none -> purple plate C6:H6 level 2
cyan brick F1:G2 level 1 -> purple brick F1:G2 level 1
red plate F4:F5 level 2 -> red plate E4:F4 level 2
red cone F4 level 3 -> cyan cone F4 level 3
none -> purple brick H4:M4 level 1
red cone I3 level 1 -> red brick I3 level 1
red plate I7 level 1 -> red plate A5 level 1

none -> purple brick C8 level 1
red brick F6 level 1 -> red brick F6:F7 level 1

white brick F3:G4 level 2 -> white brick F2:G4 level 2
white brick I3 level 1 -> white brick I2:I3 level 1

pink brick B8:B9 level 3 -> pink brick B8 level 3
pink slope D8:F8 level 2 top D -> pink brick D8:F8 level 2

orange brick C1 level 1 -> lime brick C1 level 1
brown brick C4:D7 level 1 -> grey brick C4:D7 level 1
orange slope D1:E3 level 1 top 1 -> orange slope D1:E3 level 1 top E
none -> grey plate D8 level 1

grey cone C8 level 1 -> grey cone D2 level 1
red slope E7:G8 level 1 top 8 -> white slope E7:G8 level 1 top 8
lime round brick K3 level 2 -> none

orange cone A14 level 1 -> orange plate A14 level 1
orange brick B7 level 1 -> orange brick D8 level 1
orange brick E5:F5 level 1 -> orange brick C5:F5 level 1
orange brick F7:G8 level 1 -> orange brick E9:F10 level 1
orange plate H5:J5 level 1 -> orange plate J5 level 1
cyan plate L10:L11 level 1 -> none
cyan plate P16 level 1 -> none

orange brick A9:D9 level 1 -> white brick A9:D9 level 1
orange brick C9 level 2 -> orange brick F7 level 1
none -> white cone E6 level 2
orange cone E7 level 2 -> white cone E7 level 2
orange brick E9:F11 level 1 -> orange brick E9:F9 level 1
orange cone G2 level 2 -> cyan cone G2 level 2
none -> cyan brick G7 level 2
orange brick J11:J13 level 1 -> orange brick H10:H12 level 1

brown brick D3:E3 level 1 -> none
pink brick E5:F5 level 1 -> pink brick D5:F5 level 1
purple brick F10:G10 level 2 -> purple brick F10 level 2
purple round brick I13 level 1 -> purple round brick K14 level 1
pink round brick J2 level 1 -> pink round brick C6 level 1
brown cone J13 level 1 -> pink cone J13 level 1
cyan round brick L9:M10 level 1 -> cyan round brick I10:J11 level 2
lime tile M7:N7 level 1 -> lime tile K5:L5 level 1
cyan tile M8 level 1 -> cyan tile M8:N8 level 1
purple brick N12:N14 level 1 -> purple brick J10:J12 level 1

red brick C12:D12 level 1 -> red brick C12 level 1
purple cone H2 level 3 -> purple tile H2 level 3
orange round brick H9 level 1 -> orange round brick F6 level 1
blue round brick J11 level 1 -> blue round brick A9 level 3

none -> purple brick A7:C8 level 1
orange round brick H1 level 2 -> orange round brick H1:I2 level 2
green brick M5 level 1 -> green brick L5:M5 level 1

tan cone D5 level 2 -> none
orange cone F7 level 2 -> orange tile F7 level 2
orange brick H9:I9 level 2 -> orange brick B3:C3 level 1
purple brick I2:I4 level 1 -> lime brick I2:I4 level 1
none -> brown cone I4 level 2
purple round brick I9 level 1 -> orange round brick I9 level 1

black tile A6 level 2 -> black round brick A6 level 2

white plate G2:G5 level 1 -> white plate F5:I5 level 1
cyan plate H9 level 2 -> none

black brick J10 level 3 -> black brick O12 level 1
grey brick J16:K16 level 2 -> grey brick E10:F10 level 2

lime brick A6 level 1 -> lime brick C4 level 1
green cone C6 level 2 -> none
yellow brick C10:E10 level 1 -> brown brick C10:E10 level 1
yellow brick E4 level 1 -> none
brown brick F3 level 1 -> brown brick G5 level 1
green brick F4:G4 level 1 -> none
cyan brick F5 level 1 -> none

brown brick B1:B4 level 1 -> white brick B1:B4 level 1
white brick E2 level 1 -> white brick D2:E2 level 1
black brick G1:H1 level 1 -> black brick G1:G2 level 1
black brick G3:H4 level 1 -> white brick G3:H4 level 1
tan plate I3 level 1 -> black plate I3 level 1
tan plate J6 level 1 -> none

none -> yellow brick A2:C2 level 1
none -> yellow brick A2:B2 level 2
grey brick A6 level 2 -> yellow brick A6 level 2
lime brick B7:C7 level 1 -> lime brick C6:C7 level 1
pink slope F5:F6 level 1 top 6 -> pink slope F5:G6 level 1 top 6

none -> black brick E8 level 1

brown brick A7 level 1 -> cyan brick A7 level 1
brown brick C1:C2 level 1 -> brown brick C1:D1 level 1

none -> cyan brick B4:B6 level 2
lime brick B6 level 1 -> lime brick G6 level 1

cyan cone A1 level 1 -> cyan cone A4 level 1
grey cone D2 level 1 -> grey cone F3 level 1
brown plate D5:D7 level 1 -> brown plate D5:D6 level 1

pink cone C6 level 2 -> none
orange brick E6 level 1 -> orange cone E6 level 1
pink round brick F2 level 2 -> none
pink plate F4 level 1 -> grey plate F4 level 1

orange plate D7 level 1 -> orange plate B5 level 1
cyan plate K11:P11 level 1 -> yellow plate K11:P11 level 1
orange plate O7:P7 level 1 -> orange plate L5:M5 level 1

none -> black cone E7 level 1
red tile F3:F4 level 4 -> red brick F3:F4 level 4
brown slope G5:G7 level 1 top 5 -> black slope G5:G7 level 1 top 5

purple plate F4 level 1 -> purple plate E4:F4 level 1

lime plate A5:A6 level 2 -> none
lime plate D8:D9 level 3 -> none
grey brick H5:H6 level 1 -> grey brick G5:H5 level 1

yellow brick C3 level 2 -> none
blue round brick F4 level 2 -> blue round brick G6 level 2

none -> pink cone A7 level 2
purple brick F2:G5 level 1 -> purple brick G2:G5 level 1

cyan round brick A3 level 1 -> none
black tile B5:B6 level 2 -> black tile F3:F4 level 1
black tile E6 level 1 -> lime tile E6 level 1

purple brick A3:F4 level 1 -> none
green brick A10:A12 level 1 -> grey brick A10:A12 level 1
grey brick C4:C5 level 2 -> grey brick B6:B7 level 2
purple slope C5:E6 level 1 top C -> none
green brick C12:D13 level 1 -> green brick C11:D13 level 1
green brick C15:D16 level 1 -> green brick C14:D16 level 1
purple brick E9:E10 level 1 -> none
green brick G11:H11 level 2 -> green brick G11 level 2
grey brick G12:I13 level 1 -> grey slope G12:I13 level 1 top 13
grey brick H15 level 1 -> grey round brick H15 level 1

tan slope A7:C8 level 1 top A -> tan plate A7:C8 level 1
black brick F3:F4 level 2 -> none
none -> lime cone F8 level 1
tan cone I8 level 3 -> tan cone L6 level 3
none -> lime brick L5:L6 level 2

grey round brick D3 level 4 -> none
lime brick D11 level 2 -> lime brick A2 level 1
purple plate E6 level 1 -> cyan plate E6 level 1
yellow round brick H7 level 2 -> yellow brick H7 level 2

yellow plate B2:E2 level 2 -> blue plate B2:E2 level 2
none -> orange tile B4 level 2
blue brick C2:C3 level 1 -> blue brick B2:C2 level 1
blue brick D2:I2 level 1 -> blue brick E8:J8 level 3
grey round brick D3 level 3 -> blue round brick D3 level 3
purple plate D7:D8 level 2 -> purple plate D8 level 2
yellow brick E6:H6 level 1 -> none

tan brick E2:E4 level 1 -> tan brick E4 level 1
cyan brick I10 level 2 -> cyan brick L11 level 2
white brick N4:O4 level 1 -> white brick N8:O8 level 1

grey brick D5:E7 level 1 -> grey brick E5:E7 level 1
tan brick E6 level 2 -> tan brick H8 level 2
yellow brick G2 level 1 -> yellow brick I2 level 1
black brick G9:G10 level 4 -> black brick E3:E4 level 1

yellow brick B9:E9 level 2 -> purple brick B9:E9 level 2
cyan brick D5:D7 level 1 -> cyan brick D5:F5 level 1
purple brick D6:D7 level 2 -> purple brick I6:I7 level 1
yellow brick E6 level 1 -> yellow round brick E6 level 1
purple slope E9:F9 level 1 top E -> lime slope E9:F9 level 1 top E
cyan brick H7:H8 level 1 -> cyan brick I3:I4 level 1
════════
#### Try it
Make a copy of each line in the records above that has the word "slope".

#### Problem solution
pink slope D8:F8 level 2 top D -> pink brick D8:F8 level 2
orange slope D1:E3 level 1 top 1 -> orange slope D1:E3 level 1 top E
red slope E7:G8 level 1 top 8 -> white slope E7:G8 level 1 top 8
pink slope F5:F6 level 1 top 6 -> pink slope F5:G6 level 1 top 6
brown slope G5:G7 level 1 top 5 -> black slope G5:G7 level 1 top 5
purple slope C5:E6 level 1 top C -> none
grey brick G12:I13 level 1 -> grey slope G12:I13 level 1 top 13
tan slope A7:C8 level 1 top A -> tan plate A7:C8 level 1
purple slope E9:F9 level 1 top E -> lime slope E9:F9 level 1 top E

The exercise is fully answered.